◆ **PROVIDED DATA**
= Beginning of Section =
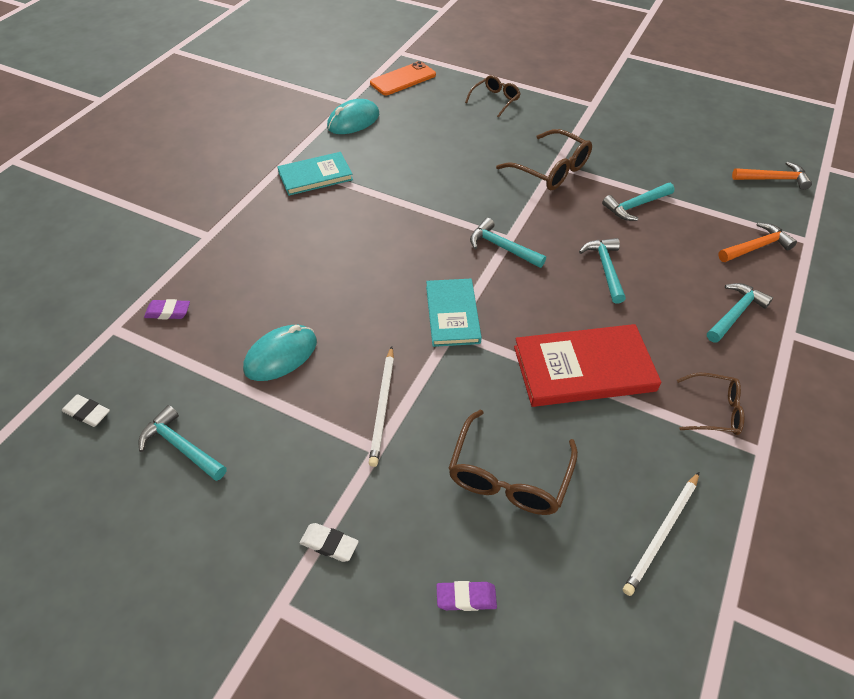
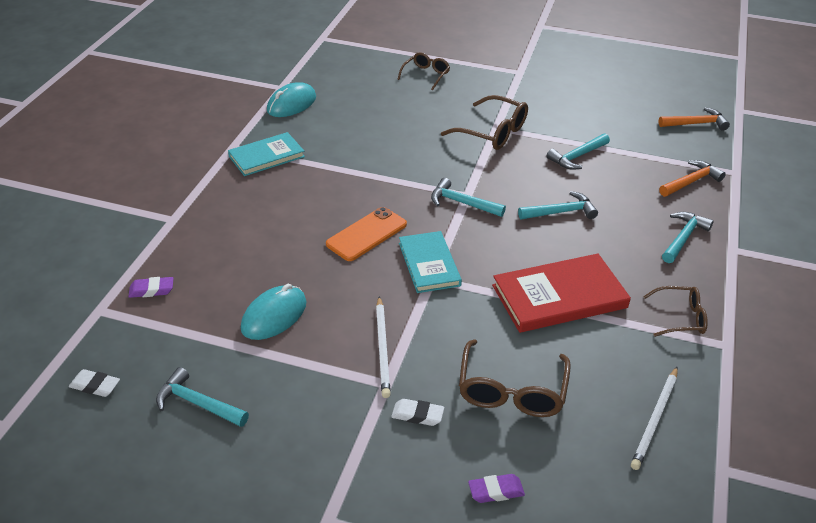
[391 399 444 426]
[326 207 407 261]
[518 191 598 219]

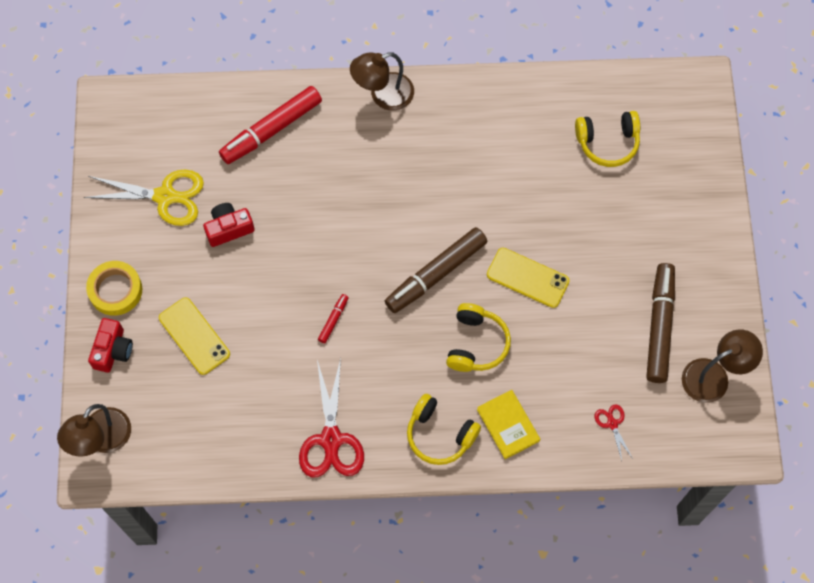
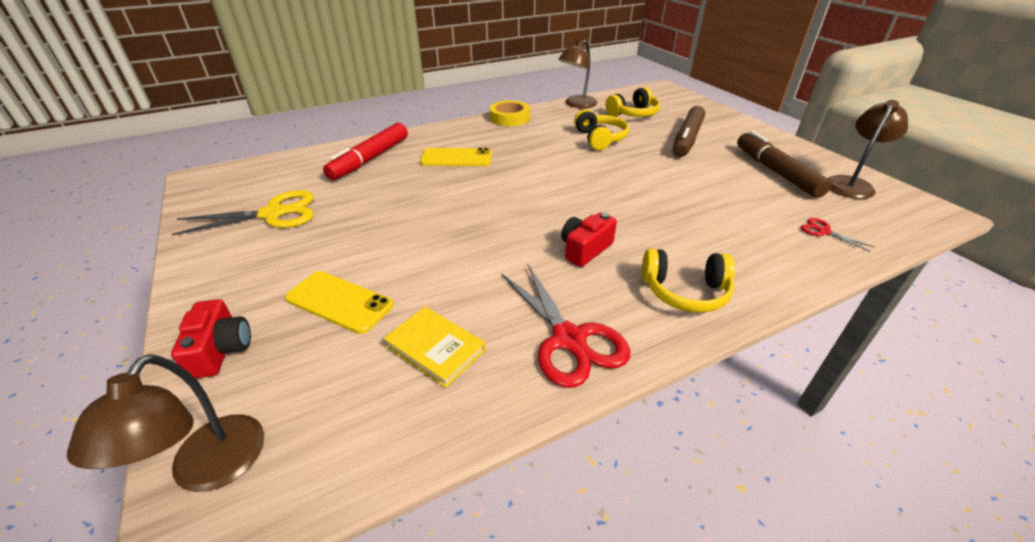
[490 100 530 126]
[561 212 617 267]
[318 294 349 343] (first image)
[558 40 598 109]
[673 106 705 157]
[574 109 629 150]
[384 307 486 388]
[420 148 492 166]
= End of Section =
◆ **TASK OBJECTIVE**
The answer must be an exact copy of the entries, with the pictures omitted.

◆ **REPLY TO THE TASK**
[391 399 444 426]
[326 207 407 261]
[518 191 598 219]

[490 100 530 126]
[561 212 617 267]
[318 294 349 343] (first image)
[558 40 598 109]
[673 106 705 157]
[574 109 629 150]
[384 307 486 388]
[420 148 492 166]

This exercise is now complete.